*PROBLEM STATEMENT:* Setting pictures aside, output exactly the lines from the start of the records to the line with "The cactus/morado at", that line included.

Data excerpts

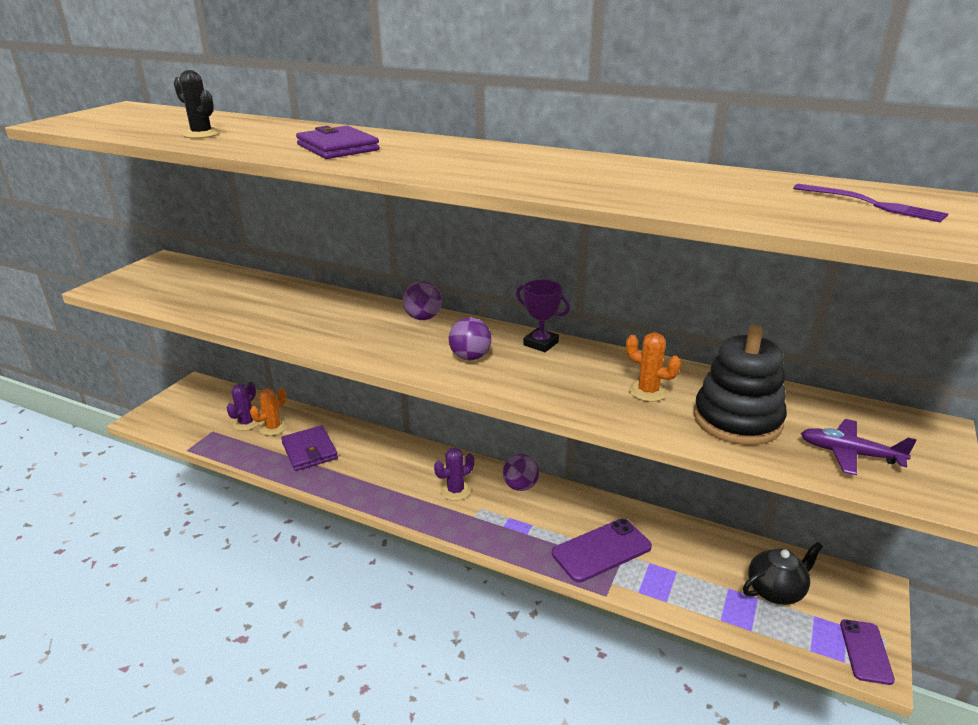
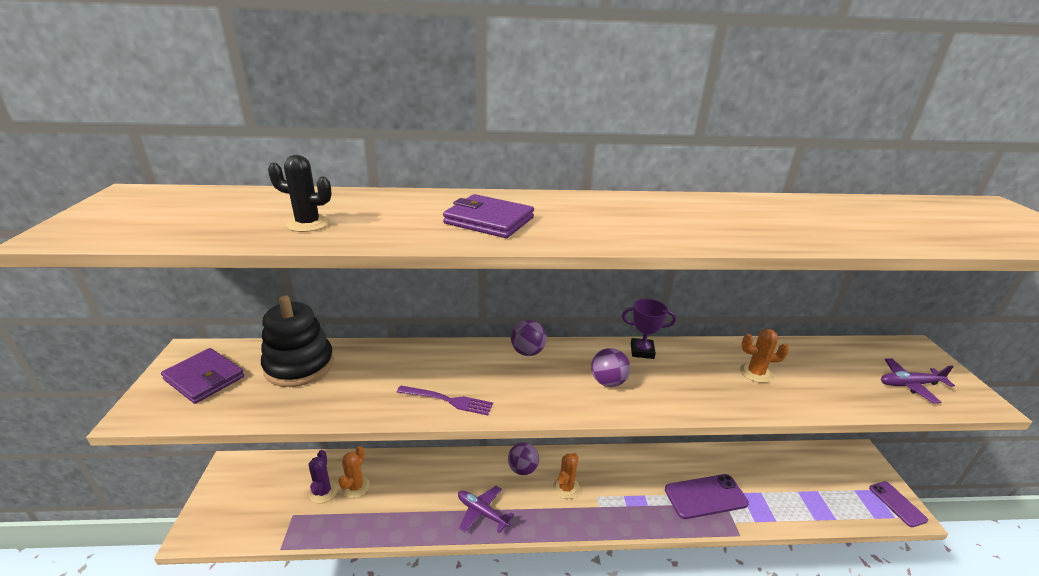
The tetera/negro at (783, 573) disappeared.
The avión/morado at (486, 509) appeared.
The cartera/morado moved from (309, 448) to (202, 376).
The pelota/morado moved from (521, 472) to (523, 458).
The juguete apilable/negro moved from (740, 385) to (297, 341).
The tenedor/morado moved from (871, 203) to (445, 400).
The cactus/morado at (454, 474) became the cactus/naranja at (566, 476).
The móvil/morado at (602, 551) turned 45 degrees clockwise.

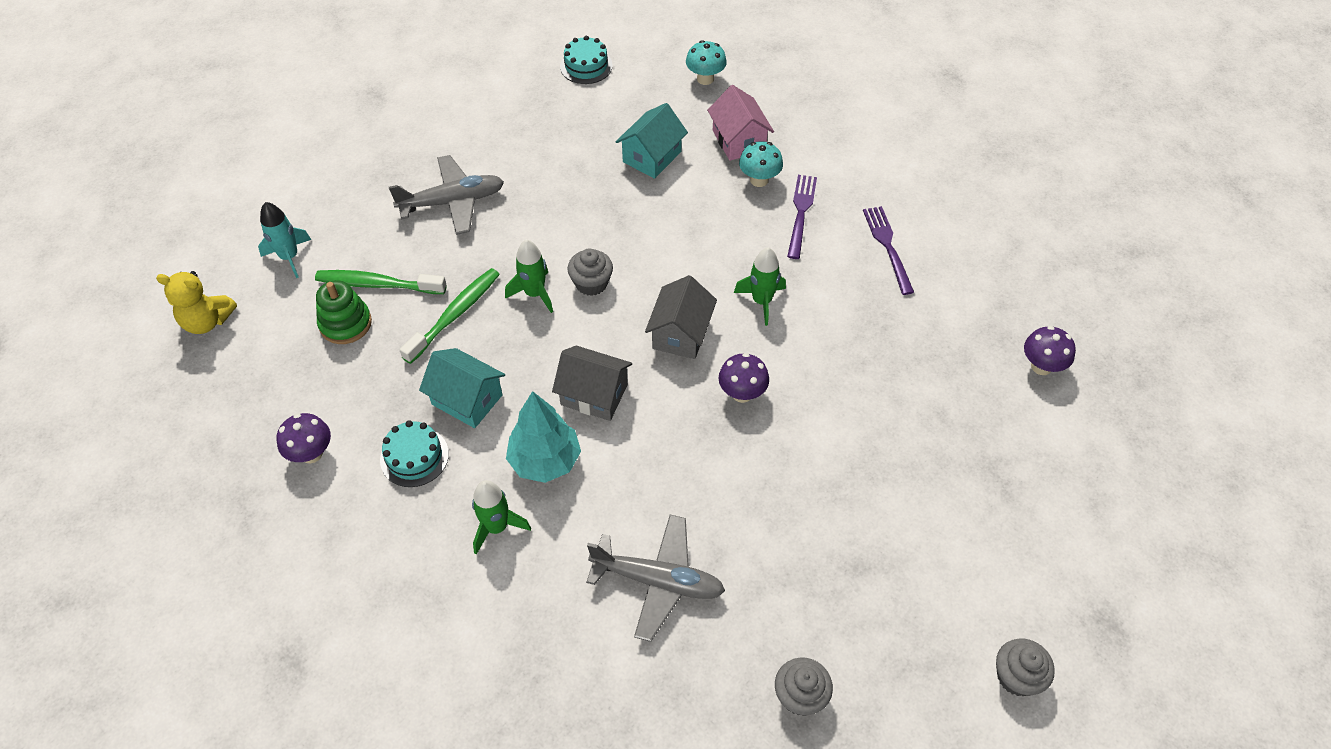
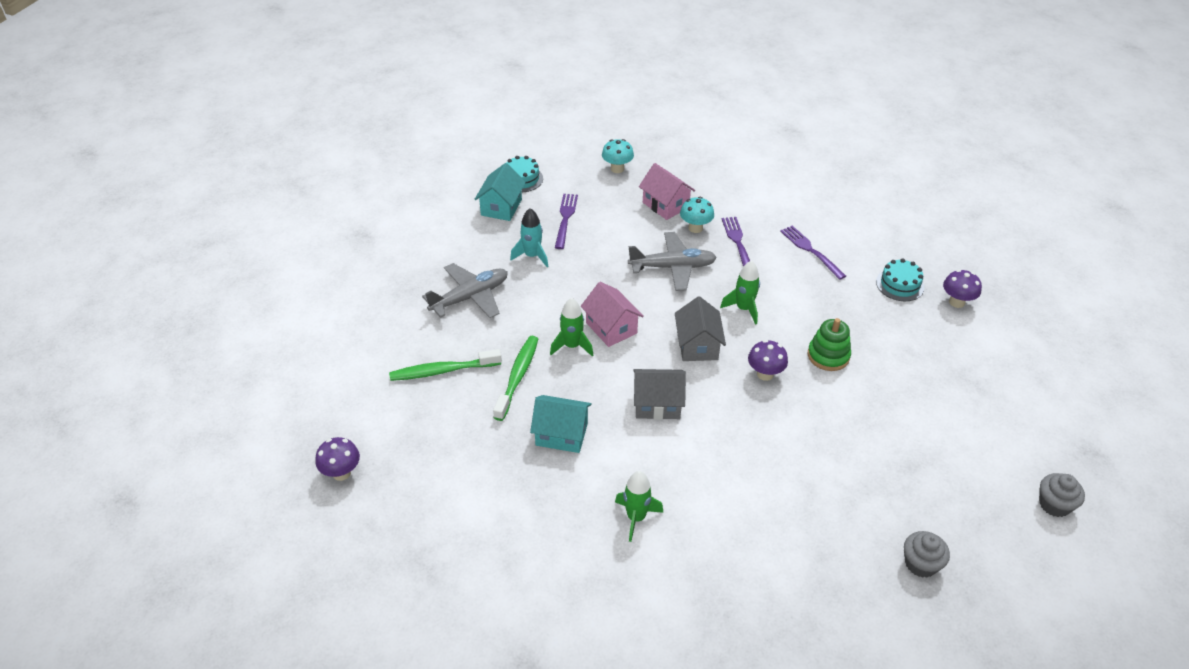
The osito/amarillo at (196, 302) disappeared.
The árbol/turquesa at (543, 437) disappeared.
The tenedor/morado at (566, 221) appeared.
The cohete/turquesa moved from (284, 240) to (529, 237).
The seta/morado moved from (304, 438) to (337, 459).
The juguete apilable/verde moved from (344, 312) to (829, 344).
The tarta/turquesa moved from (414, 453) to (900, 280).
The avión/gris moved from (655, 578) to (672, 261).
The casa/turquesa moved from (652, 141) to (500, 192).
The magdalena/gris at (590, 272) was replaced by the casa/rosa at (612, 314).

*RESULT OF THE EXERCISE:*
The tetera/negro at (783, 573) disappeared.
The avión/morado at (486, 509) appeared.
The cartera/morado moved from (309, 448) to (202, 376).
The pelota/morado moved from (521, 472) to (523, 458).
The juguete apilable/negro moved from (740, 385) to (297, 341).
The tenedor/morado moved from (871, 203) to (445, 400).
The cactus/morado at (454, 474) became the cactus/naranja at (566, 476).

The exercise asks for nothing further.